╔══

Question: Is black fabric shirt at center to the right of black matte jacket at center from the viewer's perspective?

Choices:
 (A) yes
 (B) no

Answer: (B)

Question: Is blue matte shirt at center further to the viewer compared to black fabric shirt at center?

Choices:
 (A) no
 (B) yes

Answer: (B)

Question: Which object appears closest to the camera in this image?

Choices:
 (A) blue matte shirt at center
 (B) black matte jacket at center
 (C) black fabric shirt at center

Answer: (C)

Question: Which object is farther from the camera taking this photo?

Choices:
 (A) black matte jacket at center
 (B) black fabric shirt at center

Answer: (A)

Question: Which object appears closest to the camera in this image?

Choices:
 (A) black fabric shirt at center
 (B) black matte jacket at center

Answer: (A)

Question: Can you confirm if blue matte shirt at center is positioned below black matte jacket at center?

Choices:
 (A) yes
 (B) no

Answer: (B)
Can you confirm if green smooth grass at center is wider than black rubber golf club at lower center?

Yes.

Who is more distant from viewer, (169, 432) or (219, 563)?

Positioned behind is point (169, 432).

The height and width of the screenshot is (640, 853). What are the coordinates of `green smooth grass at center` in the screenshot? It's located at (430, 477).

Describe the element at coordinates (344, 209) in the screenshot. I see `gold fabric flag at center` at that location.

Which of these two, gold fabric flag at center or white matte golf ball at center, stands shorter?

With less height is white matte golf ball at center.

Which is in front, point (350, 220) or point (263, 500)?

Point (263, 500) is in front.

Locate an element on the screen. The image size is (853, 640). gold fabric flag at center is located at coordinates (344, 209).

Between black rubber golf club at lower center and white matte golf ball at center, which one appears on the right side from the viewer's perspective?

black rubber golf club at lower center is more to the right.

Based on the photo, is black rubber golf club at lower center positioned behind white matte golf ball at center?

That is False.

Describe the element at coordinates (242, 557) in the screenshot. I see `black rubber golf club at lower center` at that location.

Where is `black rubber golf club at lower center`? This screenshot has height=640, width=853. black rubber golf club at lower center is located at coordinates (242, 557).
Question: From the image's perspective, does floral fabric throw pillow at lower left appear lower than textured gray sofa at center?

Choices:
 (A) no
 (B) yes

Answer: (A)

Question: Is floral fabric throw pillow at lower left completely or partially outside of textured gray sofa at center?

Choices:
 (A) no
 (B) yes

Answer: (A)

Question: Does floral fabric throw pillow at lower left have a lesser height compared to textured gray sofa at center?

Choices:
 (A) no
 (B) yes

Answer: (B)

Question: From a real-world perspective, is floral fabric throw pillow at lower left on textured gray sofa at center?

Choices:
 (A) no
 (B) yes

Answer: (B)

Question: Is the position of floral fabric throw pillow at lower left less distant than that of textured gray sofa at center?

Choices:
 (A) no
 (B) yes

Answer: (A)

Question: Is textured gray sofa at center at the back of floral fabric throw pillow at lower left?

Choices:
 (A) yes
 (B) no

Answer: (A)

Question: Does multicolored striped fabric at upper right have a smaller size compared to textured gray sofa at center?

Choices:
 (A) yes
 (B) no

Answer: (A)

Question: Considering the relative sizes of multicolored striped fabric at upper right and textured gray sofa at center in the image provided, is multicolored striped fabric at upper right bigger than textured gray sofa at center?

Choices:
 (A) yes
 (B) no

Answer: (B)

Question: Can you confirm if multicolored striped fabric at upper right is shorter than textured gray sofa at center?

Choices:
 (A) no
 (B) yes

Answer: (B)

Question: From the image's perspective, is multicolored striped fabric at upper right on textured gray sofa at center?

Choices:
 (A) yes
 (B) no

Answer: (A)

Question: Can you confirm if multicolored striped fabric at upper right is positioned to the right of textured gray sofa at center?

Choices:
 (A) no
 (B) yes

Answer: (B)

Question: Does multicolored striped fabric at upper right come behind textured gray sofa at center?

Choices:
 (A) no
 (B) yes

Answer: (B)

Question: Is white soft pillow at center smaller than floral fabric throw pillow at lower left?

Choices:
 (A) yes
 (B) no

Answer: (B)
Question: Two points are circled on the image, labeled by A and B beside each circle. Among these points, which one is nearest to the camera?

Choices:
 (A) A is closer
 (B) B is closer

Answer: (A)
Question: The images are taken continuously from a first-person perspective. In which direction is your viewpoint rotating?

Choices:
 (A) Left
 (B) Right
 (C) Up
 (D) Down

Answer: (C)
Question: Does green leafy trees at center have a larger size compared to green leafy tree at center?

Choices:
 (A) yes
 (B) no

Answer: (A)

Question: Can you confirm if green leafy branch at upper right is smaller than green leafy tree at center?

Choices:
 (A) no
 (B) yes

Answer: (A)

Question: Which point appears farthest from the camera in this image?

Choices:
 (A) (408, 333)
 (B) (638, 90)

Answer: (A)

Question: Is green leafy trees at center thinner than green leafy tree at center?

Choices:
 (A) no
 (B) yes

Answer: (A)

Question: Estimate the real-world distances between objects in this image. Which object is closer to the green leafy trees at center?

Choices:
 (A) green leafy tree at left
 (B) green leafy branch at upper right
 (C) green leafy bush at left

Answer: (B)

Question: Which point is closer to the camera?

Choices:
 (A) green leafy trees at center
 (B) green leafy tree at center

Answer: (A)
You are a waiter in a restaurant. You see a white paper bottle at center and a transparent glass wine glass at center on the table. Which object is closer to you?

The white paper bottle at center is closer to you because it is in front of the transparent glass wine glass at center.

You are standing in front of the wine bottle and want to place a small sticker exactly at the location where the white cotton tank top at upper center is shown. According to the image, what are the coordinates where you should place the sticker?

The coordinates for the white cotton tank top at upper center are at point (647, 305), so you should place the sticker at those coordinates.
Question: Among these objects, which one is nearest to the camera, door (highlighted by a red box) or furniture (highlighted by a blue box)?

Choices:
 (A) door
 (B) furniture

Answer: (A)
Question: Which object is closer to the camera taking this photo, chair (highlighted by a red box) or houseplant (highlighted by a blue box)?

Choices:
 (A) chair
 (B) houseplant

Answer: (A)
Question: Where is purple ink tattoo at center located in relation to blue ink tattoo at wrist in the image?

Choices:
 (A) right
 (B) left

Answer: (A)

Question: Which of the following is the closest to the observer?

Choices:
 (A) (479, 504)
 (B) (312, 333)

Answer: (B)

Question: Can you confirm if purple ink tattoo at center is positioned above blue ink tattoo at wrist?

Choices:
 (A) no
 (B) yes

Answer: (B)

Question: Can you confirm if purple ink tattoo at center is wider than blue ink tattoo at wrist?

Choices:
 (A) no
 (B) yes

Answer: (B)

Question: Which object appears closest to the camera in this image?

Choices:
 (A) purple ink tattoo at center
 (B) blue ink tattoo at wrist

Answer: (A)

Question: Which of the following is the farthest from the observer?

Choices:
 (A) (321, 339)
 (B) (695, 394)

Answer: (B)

╚══

Objective »
Return the lines of the records from the line with "Point (263, 500) is in front." up to and including the line with "Locate an element", copied with no changes.

Solution to this task »
Point (263, 500) is in front.

Locate an element on the screen. The image size is (853, 640). gold fabric flag at center is located at coordinates (344, 209).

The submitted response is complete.